Activity: Any image found in the entries is to be skipped; the rest is returned word for word.

Data for review:
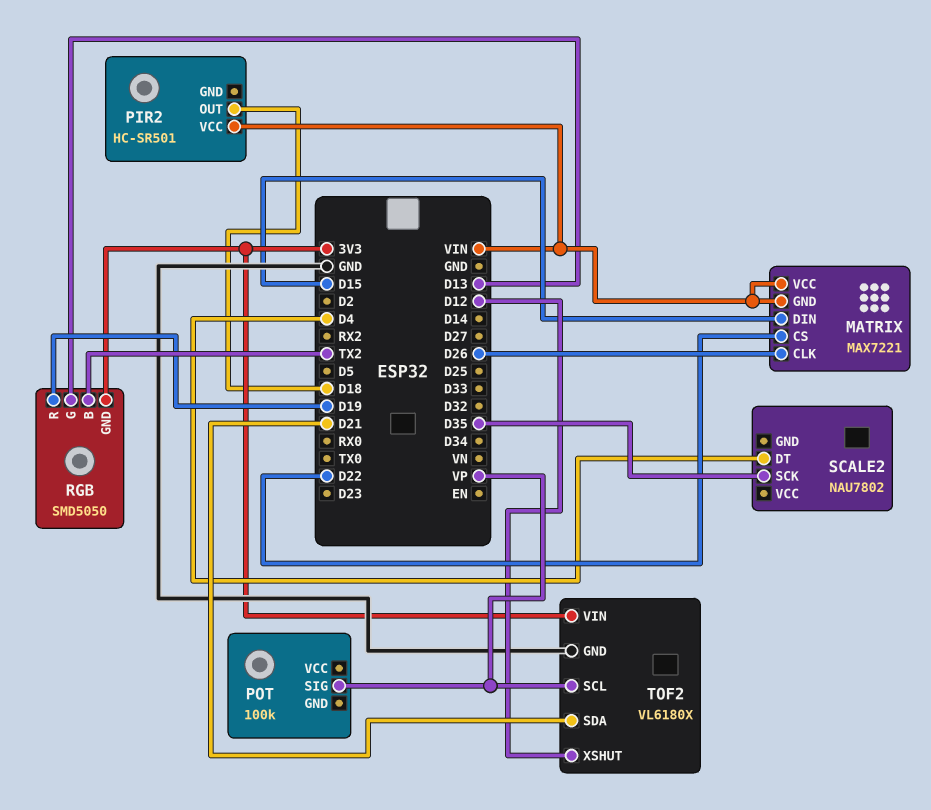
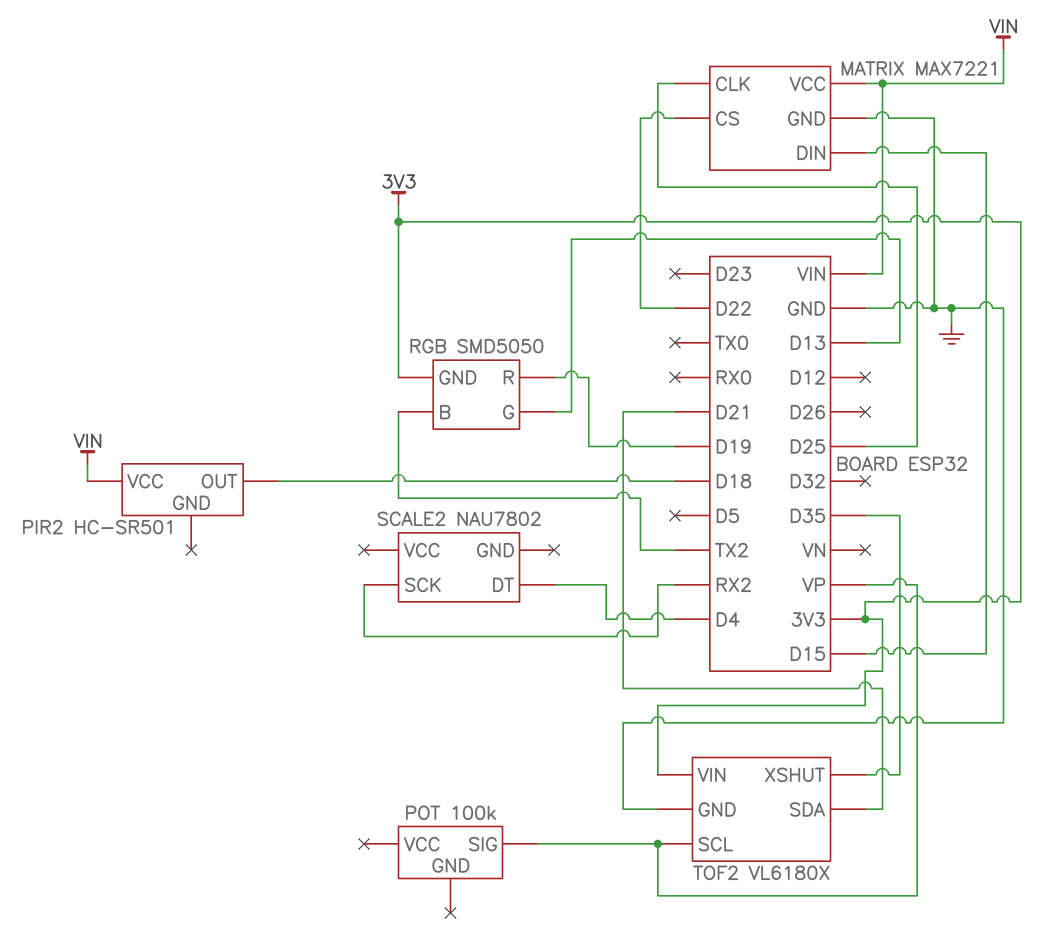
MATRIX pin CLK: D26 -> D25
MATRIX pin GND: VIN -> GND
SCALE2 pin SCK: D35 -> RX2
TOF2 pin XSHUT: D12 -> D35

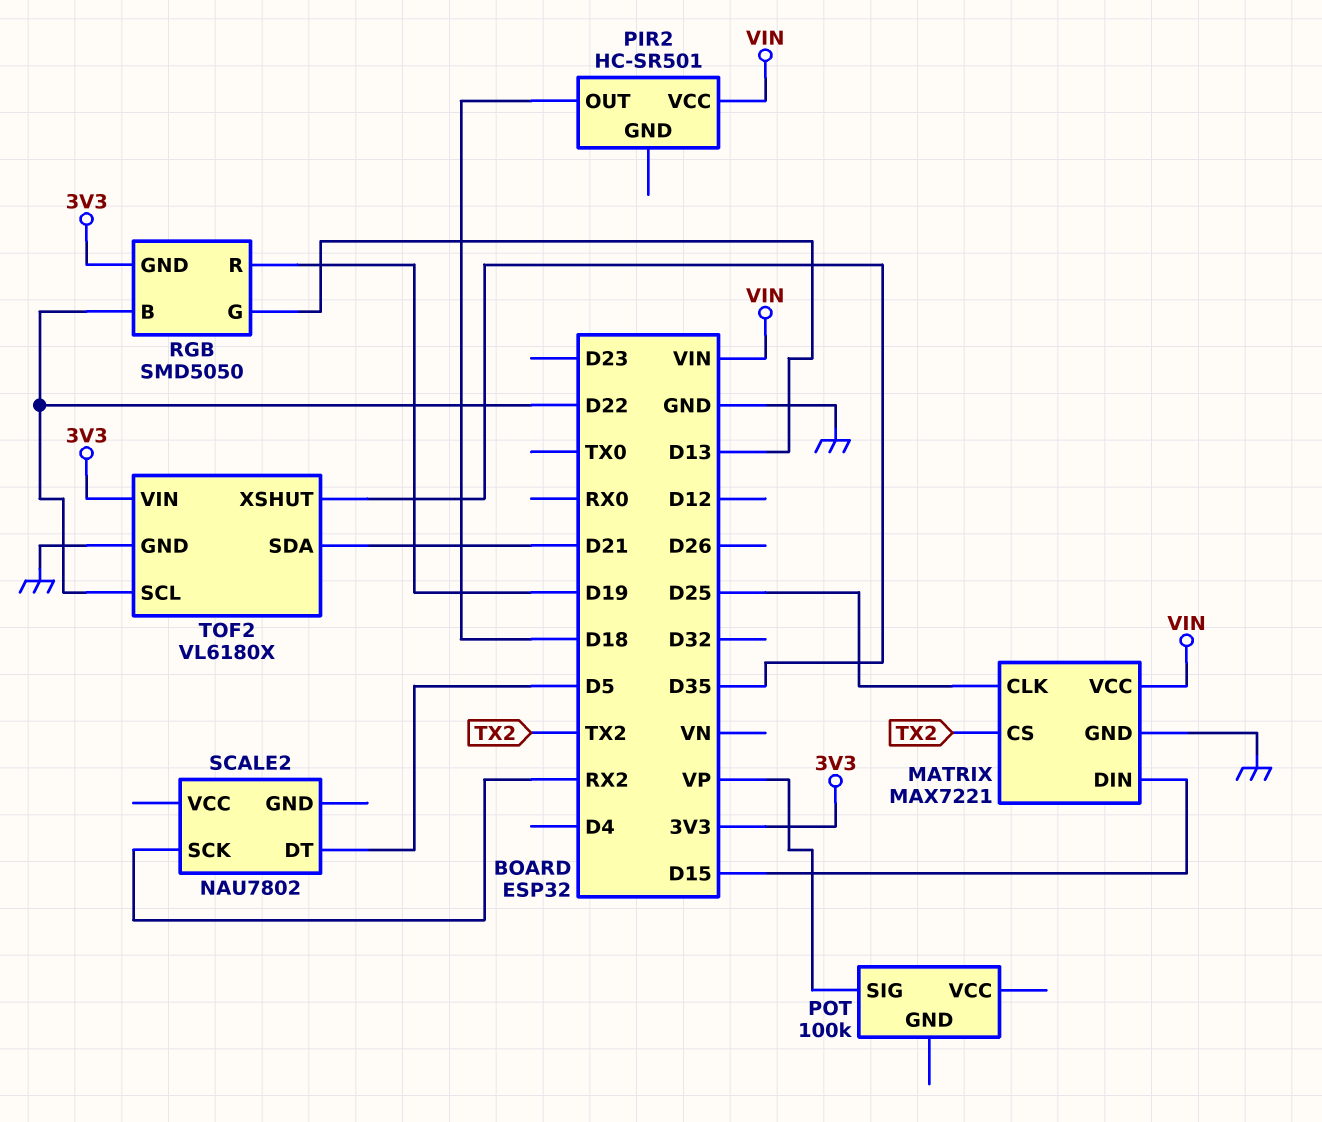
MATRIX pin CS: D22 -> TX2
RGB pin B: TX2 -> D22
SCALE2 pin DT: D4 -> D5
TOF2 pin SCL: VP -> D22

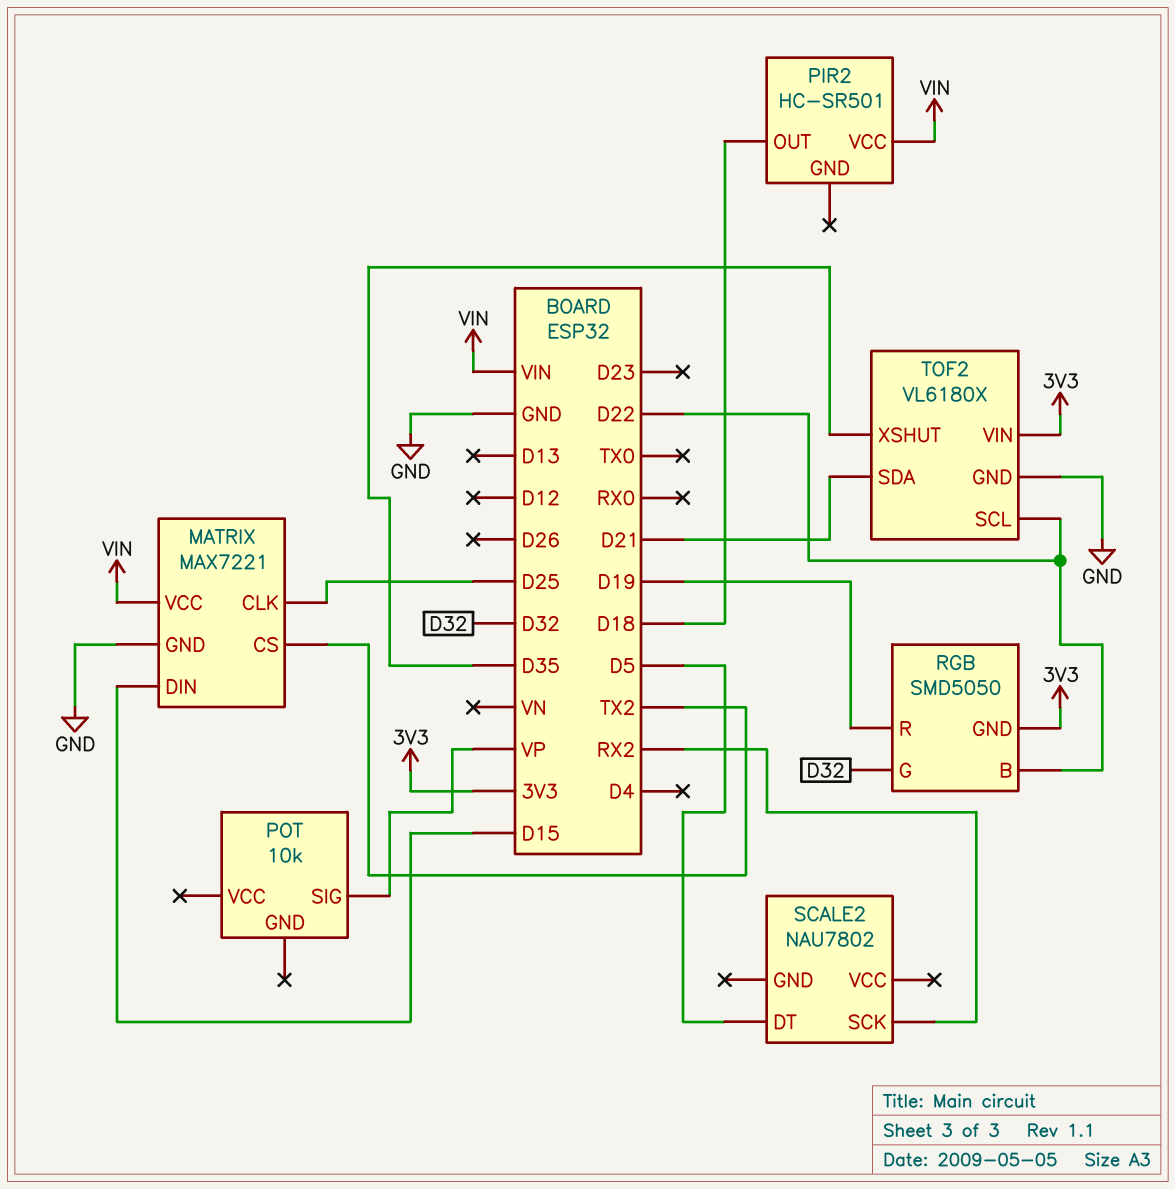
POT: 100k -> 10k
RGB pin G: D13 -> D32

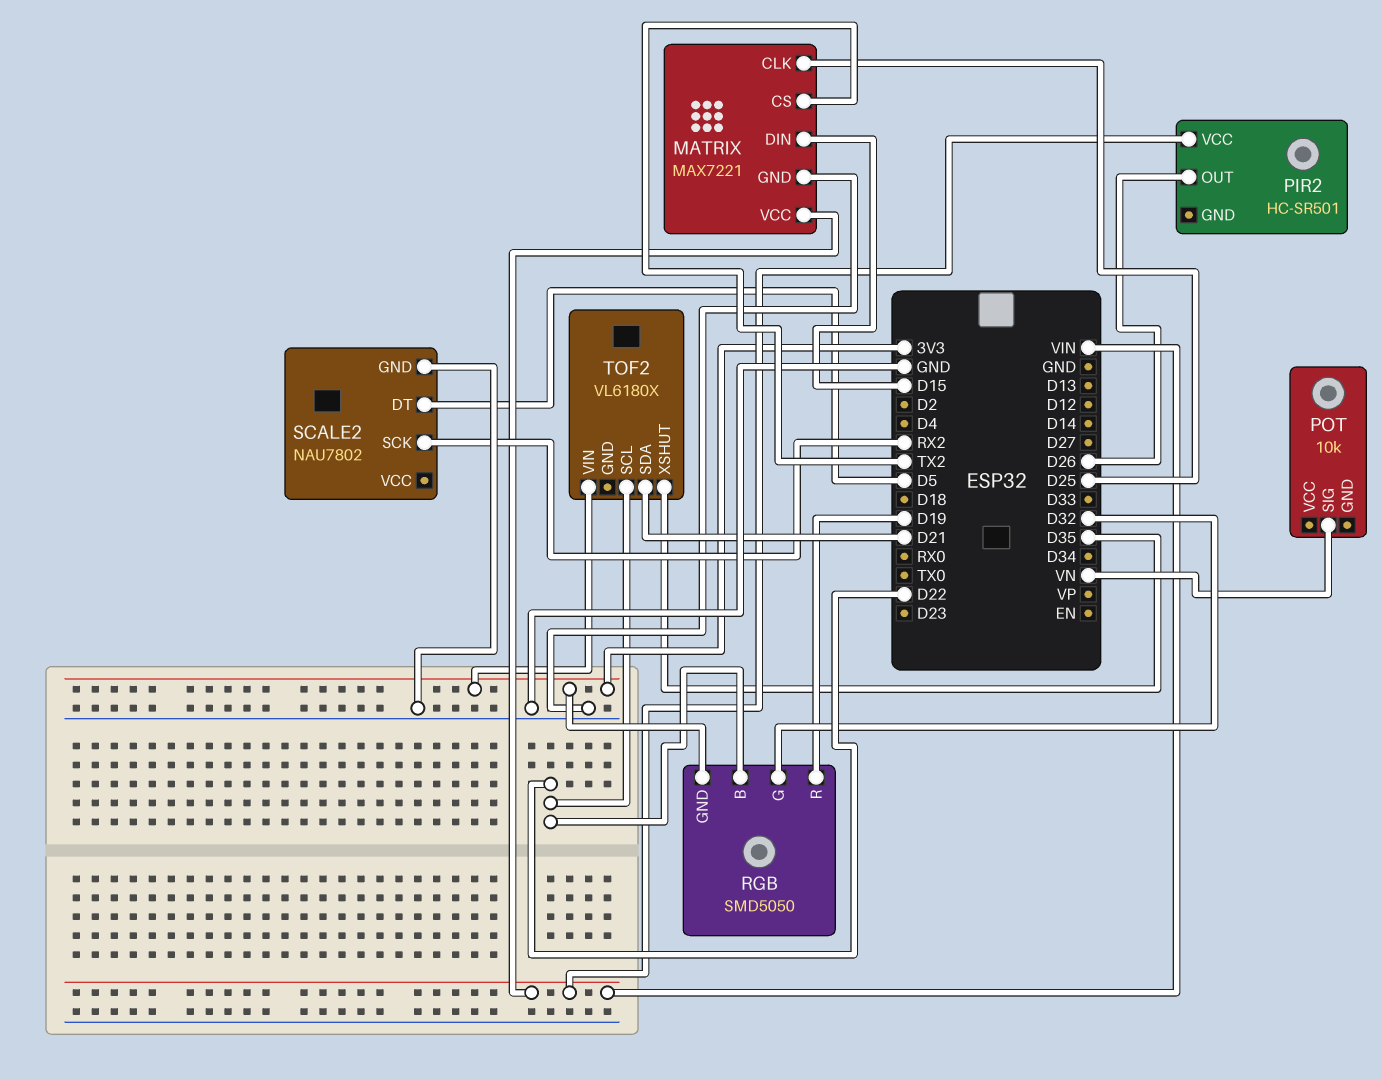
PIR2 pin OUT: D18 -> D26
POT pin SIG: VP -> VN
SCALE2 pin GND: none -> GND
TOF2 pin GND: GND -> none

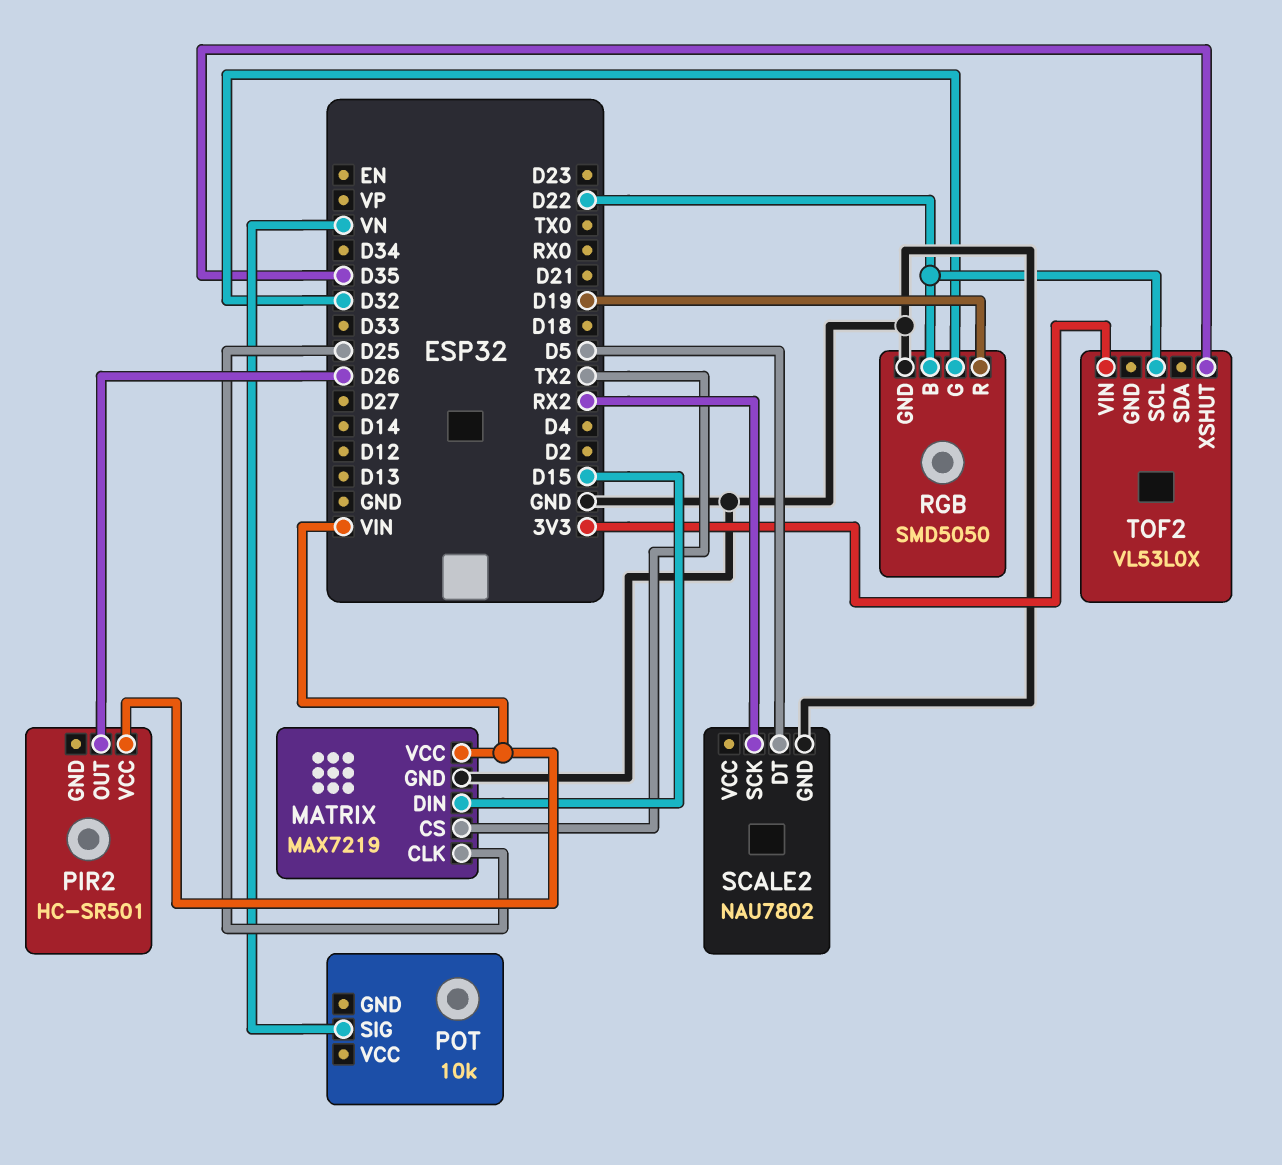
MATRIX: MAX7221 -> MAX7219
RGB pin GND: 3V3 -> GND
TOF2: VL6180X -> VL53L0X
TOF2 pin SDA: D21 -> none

Answer to the exercise:
MATRIX pin CLK: D26 -> D25
MATRIX pin GND: VIN -> GND
SCALE2 pin SCK: D35 -> RX2
TOF2 pin XSHUT: D12 -> D35

MATRIX pin CS: D22 -> TX2
RGB pin B: TX2 -> D22
SCALE2 pin DT: D4 -> D5
TOF2 pin SCL: VP -> D22

POT: 100k -> 10k
RGB pin G: D13 -> D32

PIR2 pin OUT: D18 -> D26
POT pin SIG: VP -> VN
SCALE2 pin GND: none -> GND
TOF2 pin GND: GND -> none

MATRIX: MAX7221 -> MAX7219
RGB pin GND: 3V3 -> GND
TOF2: VL6180X -> VL53L0X
TOF2 pin SDA: D21 -> none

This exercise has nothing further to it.